[PROBLEM TO SOLVE]
The required result is an exact copy of the lines from the one containing "white cupcake: 1 -> 0" to the last line of the records, both ends included, without pictures.

(Colored object listings)
=== Section Start ===
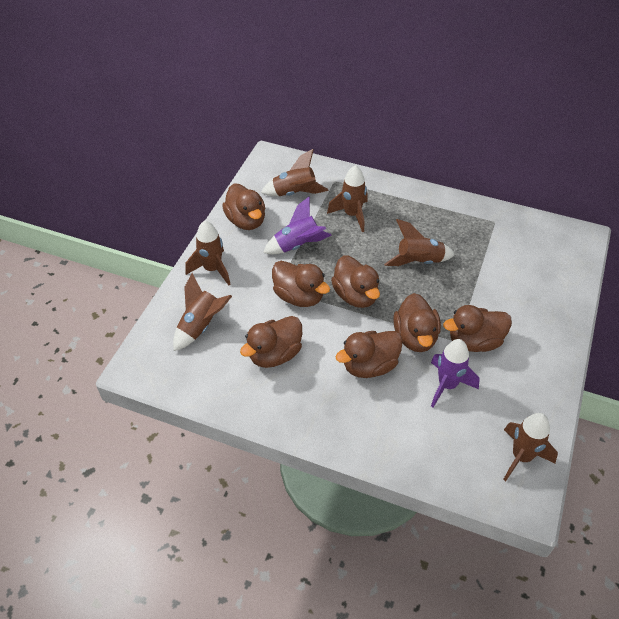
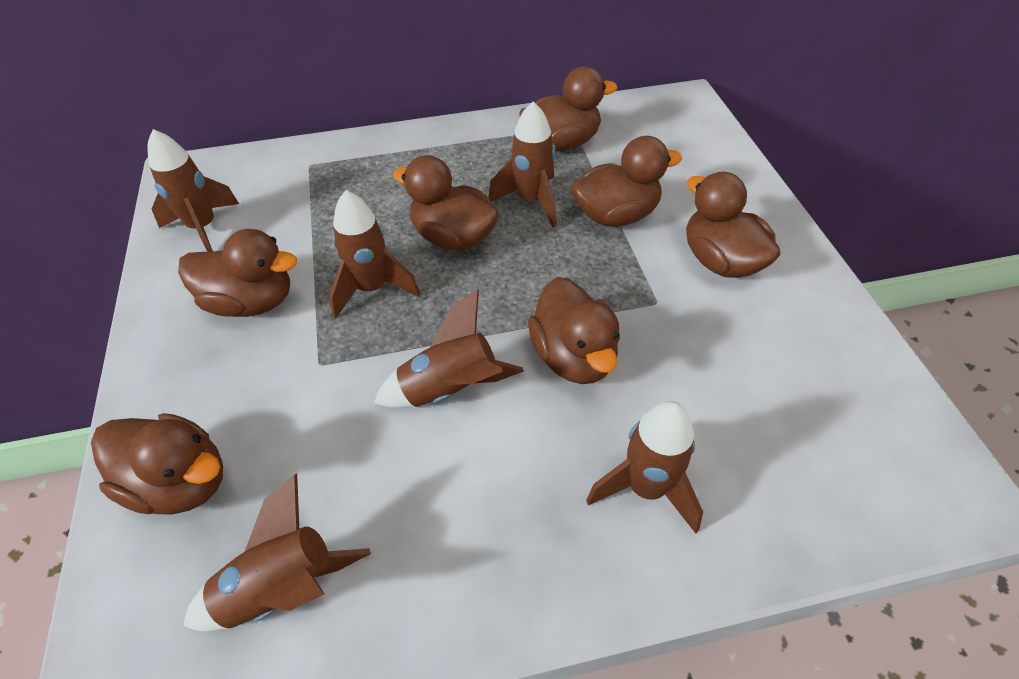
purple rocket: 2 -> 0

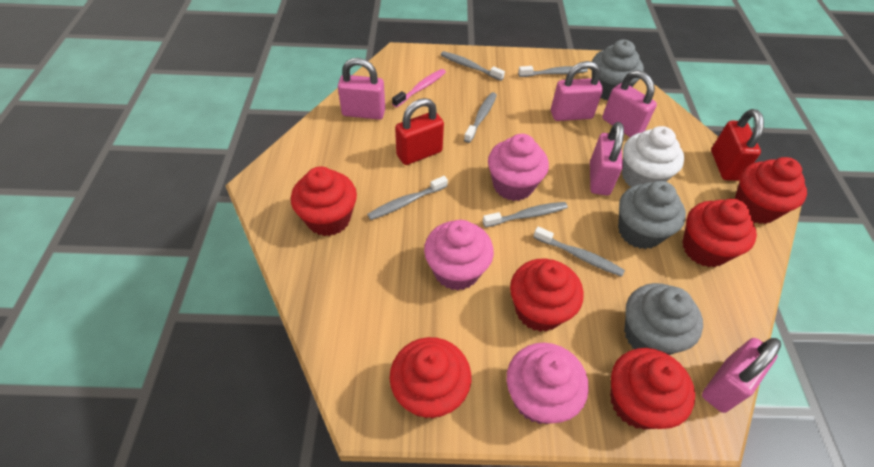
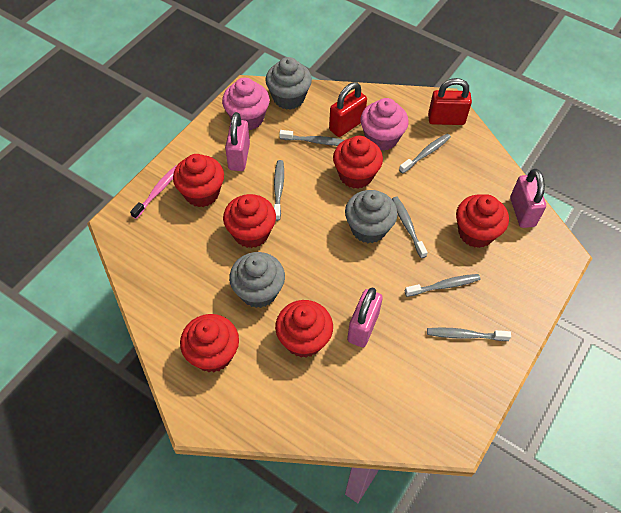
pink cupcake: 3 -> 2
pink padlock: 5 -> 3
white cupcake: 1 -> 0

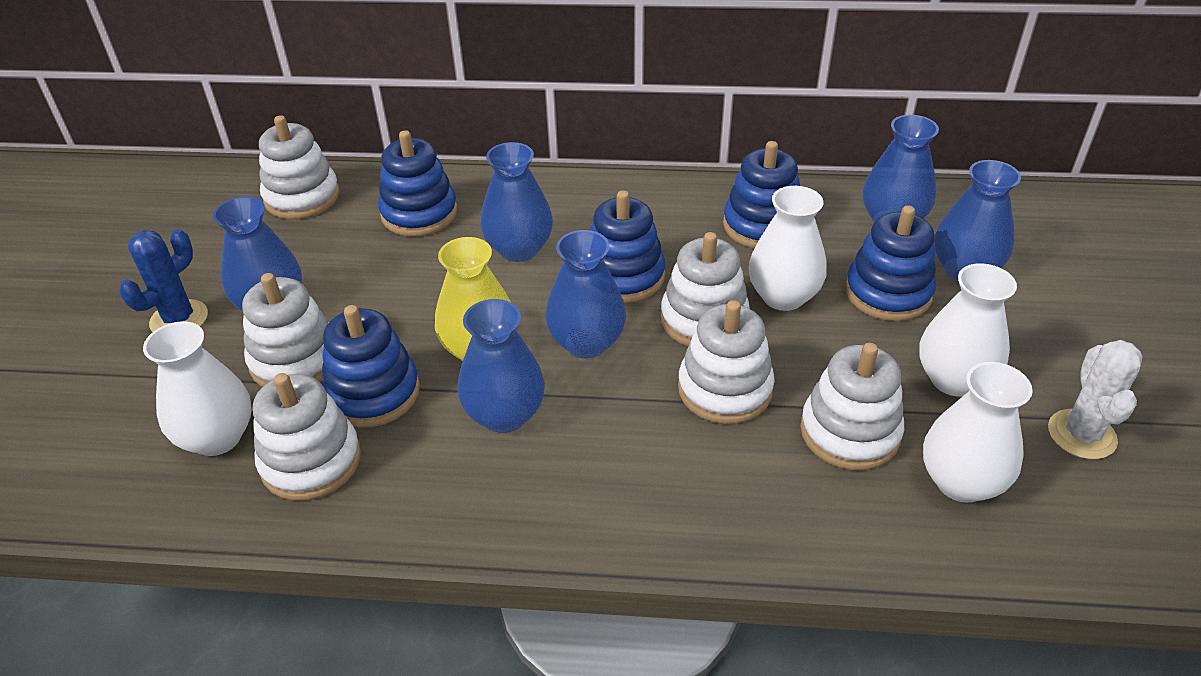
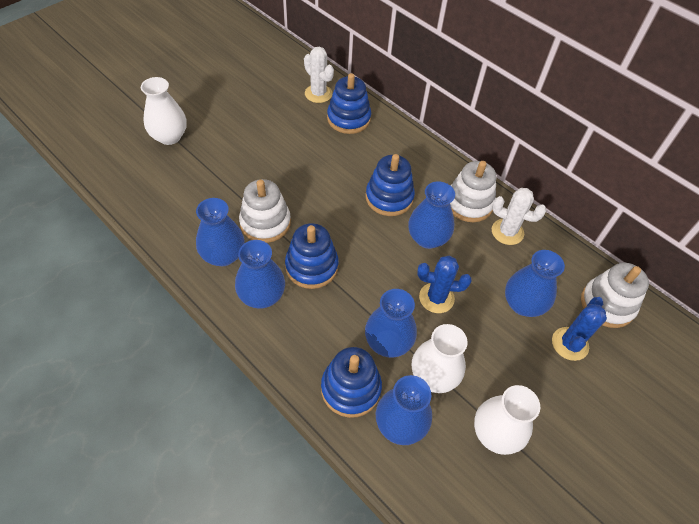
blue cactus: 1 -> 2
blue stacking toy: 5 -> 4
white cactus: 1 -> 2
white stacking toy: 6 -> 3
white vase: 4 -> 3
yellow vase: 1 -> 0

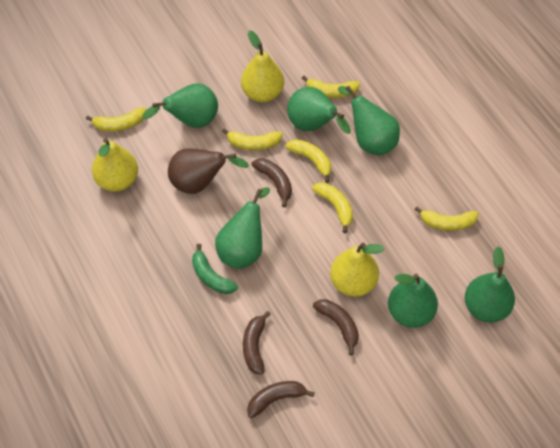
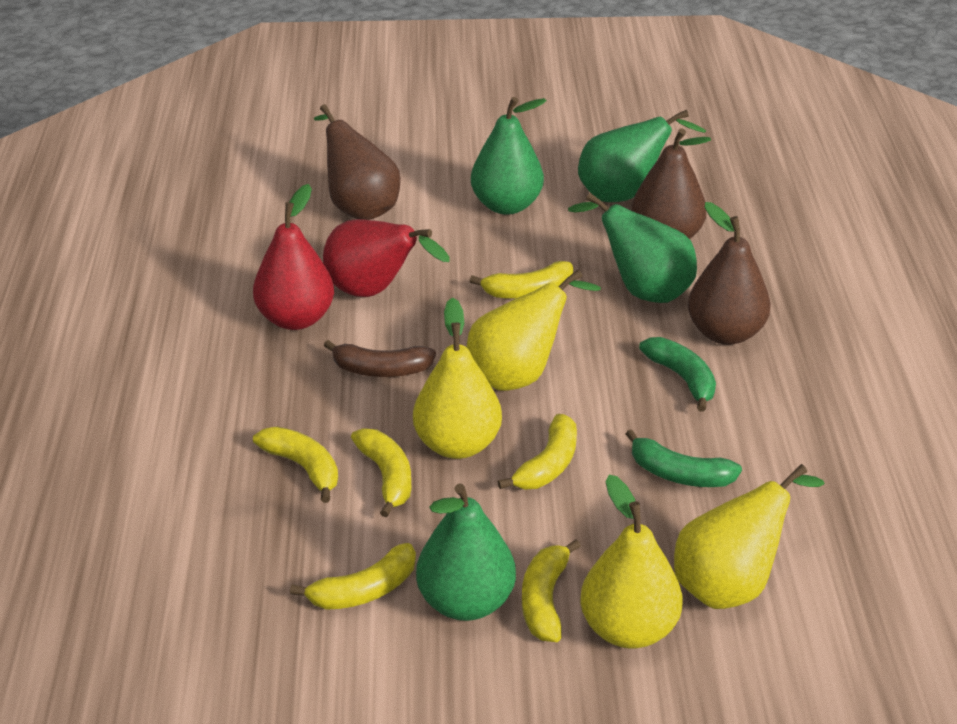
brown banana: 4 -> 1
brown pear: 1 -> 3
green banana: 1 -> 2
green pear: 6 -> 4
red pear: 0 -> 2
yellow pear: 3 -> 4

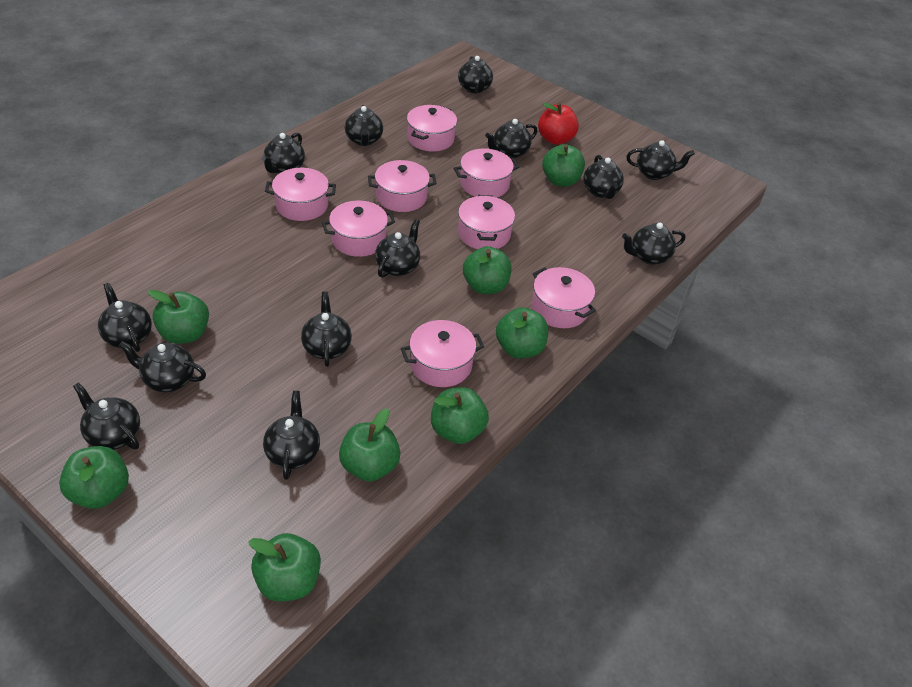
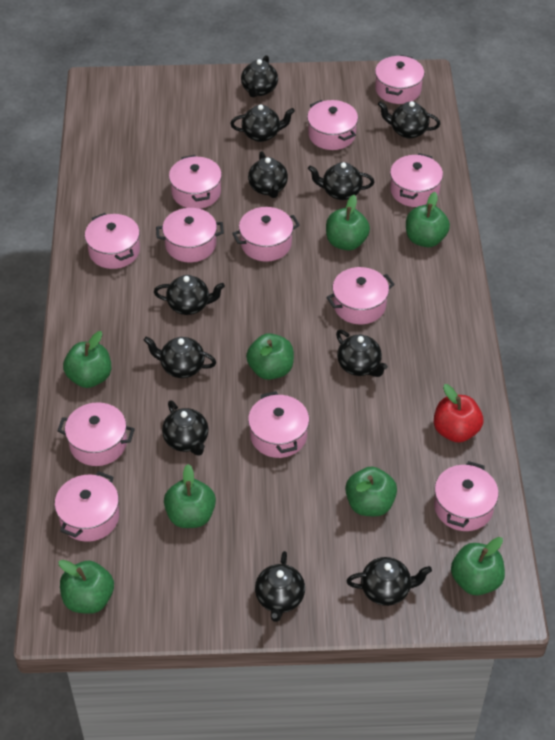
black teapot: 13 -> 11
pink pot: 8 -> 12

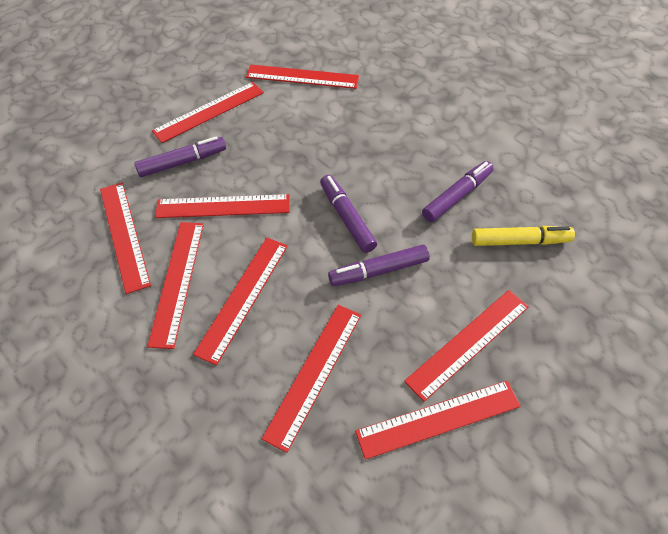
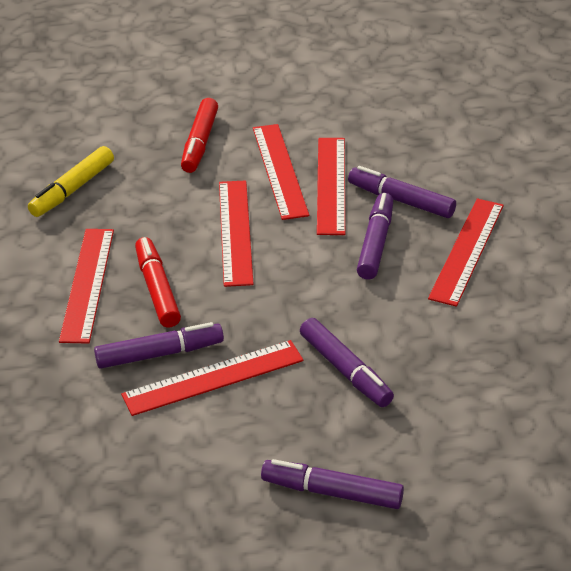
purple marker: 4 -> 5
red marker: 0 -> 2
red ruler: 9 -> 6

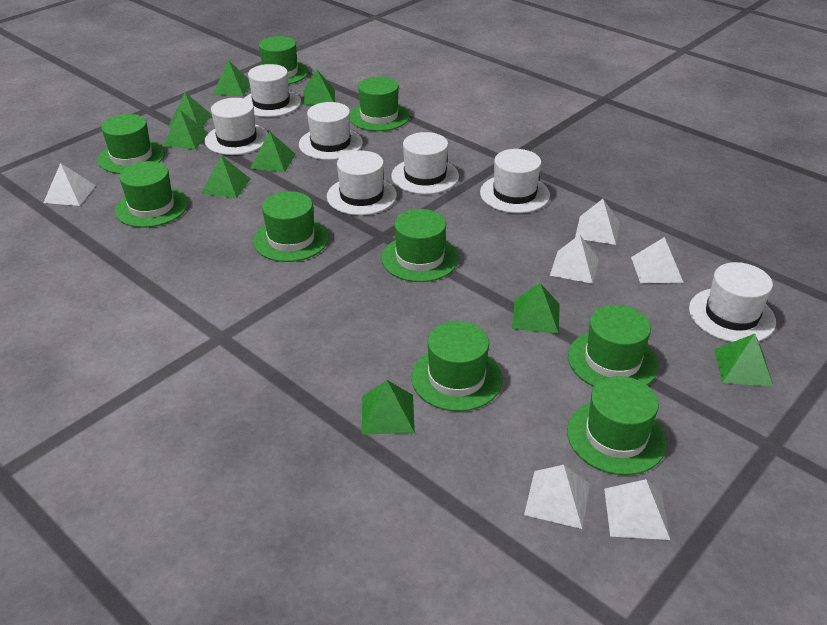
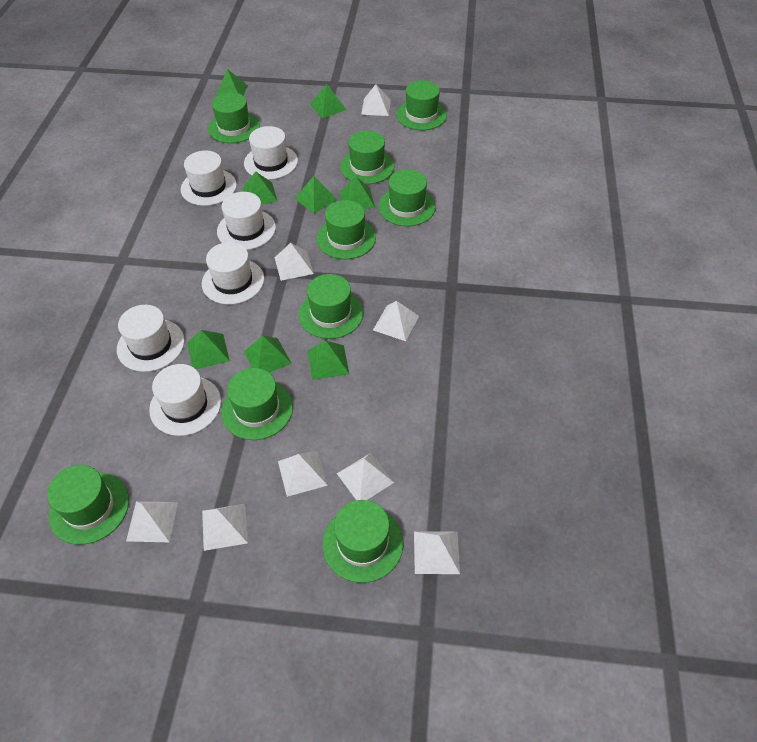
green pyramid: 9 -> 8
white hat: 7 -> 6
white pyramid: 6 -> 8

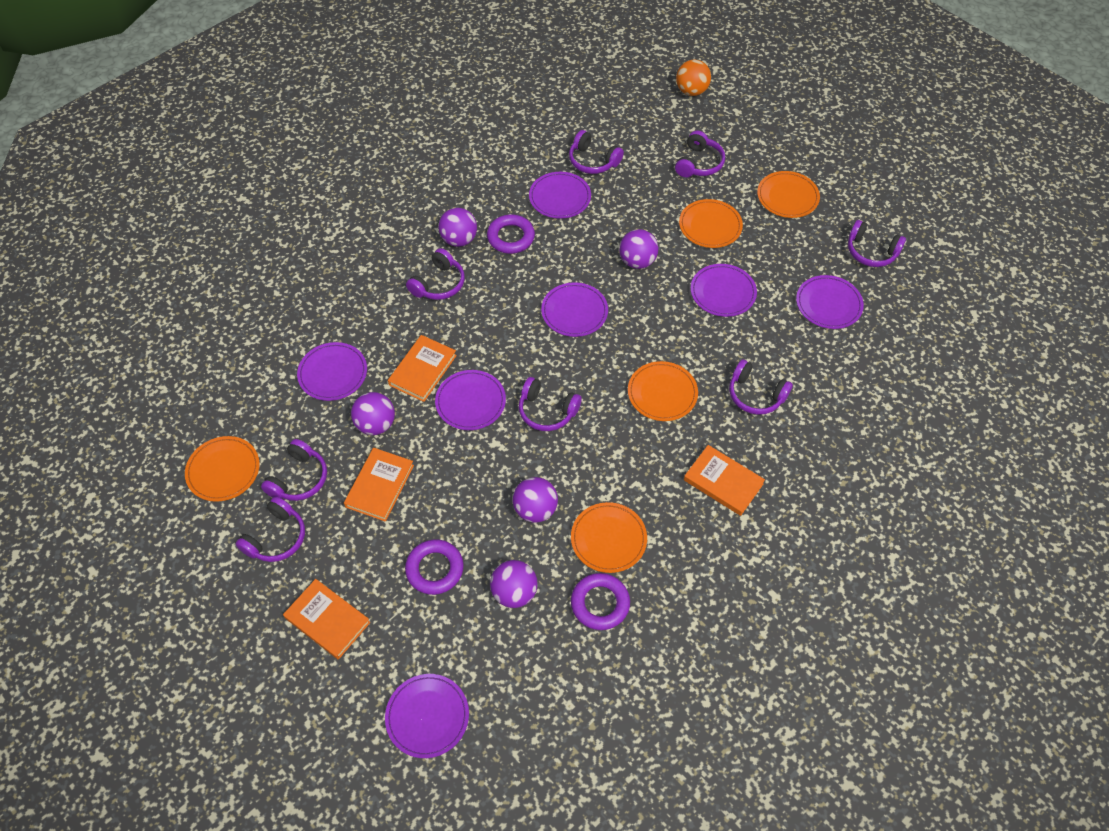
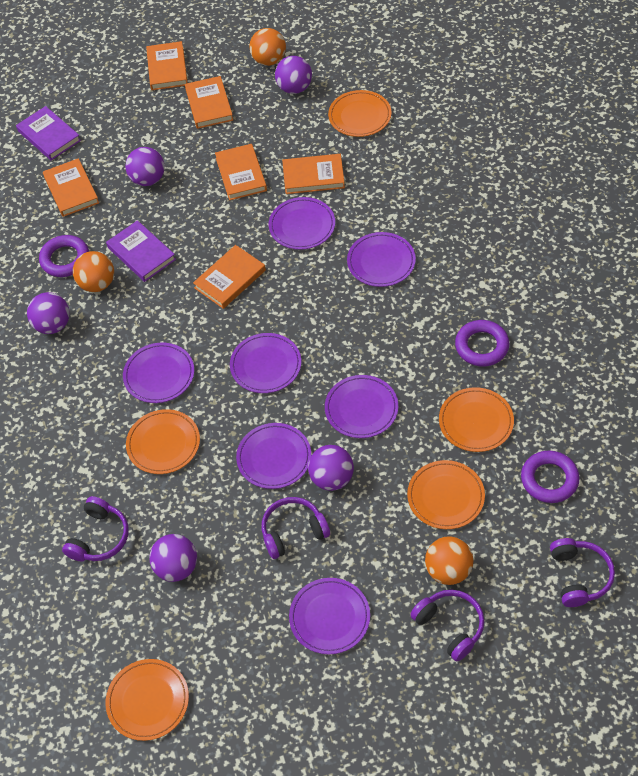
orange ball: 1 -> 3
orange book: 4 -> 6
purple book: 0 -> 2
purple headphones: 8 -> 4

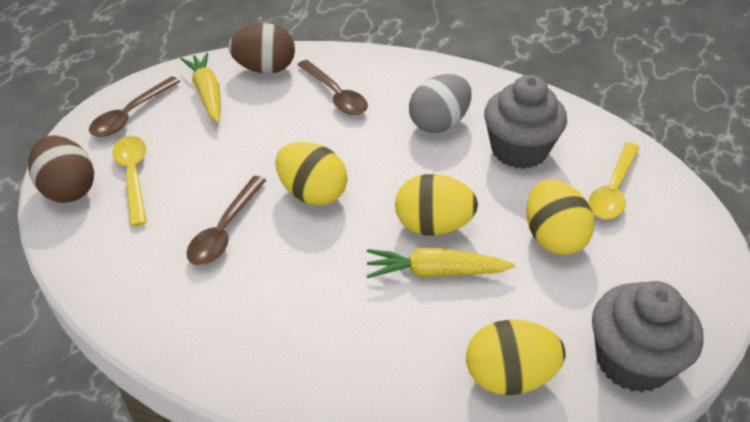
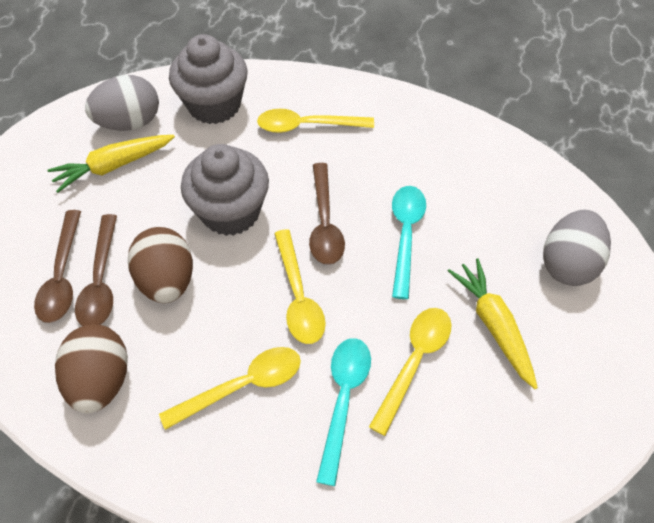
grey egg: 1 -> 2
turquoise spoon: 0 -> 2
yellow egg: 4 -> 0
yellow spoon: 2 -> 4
=== Section End ===
[RESPONSE]
white cupcake: 1 -> 0

blue cactus: 1 -> 2
blue stacking toy: 5 -> 4
white cactus: 1 -> 2
white stacking toy: 6 -> 3
white vase: 4 -> 3
yellow vase: 1 -> 0

brown banana: 4 -> 1
brown pear: 1 -> 3
green banana: 1 -> 2
green pear: 6 -> 4
red pear: 0 -> 2
yellow pear: 3 -> 4

black teapot: 13 -> 11
pink pot: 8 -> 12

purple marker: 4 -> 5
red marker: 0 -> 2
red ruler: 9 -> 6

green pyramid: 9 -> 8
white hat: 7 -> 6
white pyramid: 6 -> 8

orange ball: 1 -> 3
orange book: 4 -> 6
purple book: 0 -> 2
purple headphones: 8 -> 4

grey egg: 1 -> 2
turquoise spoon: 0 -> 2
yellow egg: 4 -> 0
yellow spoon: 2 -> 4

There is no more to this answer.